Stored items from a collection:
..........

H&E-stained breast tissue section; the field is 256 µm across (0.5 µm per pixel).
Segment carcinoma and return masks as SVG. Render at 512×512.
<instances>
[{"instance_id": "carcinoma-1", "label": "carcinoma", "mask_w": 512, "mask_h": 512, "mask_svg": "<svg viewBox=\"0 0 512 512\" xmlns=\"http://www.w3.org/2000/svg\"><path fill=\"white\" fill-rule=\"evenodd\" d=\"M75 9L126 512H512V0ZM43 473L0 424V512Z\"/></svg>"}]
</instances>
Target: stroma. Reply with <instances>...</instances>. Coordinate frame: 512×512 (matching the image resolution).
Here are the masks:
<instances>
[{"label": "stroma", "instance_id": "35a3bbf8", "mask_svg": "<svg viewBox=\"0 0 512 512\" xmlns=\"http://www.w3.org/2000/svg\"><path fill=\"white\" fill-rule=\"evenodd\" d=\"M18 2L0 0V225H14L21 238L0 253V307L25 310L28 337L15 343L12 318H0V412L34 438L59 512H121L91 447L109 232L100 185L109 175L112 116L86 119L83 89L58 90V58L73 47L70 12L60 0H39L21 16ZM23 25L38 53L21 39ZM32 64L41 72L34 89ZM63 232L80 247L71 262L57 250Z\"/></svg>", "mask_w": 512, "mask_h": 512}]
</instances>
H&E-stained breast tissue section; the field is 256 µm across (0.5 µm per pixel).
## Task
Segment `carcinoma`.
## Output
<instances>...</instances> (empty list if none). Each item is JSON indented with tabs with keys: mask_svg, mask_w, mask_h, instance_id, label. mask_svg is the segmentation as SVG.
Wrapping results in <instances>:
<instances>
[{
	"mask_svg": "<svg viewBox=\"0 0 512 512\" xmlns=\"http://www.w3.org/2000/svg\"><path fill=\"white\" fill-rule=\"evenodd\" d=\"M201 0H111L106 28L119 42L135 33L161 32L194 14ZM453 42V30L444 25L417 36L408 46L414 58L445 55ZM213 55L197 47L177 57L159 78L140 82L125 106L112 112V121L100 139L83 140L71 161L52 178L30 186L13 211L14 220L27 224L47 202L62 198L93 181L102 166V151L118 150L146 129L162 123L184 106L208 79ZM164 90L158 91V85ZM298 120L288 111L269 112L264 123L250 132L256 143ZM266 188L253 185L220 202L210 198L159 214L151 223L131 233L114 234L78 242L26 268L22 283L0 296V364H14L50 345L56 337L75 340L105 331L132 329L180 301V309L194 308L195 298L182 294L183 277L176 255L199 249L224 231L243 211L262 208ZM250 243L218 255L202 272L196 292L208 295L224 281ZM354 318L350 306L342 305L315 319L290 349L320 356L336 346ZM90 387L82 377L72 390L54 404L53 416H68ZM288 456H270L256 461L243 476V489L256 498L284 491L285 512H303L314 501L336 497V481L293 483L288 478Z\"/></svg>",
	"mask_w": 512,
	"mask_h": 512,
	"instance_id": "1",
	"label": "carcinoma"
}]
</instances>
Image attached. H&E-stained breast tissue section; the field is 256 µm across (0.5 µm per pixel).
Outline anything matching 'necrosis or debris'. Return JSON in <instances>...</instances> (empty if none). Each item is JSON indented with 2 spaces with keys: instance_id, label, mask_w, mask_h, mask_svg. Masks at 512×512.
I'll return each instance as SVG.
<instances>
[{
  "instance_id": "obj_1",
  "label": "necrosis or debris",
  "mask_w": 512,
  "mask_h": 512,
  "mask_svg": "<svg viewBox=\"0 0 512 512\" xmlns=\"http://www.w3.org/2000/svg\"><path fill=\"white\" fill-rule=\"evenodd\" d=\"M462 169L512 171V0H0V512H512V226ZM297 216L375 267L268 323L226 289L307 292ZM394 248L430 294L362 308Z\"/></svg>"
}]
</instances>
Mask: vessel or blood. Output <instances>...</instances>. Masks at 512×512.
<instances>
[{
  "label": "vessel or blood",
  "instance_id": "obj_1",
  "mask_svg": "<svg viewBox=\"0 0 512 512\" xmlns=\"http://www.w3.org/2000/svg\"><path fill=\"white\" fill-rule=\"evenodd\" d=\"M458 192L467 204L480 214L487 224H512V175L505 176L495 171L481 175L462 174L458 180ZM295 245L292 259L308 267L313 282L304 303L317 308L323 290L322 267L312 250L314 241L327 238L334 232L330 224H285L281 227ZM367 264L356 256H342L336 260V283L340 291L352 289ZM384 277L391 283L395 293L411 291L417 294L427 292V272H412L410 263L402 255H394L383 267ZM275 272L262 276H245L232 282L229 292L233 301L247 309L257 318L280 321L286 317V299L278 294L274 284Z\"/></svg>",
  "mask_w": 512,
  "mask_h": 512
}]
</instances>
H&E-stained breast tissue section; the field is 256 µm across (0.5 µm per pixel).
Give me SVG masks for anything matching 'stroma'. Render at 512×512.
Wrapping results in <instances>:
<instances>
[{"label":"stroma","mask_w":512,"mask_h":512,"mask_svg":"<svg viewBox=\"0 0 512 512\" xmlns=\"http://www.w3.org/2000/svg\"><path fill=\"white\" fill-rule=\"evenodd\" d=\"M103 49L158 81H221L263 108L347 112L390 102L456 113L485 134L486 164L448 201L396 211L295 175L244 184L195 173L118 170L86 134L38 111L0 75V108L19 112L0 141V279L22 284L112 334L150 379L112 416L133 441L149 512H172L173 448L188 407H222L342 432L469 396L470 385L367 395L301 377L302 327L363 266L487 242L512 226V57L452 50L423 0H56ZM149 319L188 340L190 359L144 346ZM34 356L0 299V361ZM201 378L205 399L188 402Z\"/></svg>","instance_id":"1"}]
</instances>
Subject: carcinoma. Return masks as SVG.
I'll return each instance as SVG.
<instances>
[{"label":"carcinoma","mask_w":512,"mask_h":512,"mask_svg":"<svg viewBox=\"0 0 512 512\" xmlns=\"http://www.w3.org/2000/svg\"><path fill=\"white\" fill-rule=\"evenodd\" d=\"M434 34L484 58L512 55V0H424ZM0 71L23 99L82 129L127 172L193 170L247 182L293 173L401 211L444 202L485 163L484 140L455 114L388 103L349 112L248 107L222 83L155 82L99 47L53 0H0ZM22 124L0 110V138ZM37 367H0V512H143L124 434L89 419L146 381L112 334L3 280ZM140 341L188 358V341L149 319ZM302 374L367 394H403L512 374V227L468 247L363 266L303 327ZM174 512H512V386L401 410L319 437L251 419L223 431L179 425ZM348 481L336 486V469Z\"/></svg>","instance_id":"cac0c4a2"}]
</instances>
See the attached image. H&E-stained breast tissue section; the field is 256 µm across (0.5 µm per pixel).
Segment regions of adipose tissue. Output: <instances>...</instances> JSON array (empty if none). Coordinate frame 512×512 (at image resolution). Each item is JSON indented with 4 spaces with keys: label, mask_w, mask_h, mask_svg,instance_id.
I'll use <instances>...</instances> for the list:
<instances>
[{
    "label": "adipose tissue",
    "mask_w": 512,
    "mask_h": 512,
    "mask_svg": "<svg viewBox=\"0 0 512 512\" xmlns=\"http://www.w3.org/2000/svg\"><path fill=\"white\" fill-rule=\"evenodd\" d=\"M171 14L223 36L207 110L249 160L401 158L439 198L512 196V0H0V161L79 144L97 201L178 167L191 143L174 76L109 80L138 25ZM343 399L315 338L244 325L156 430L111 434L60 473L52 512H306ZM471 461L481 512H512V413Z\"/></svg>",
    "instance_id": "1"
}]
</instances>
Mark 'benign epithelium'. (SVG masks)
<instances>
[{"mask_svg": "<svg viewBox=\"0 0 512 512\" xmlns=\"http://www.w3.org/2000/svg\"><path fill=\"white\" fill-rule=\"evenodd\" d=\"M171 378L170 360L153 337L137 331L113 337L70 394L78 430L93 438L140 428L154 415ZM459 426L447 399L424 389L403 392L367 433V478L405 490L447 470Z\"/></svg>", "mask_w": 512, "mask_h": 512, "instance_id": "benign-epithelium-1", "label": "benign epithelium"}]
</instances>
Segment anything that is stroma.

..........

To be done
Work out how many lines of the listing above include the word "attached". Reply with nothing but the count.

Task result
2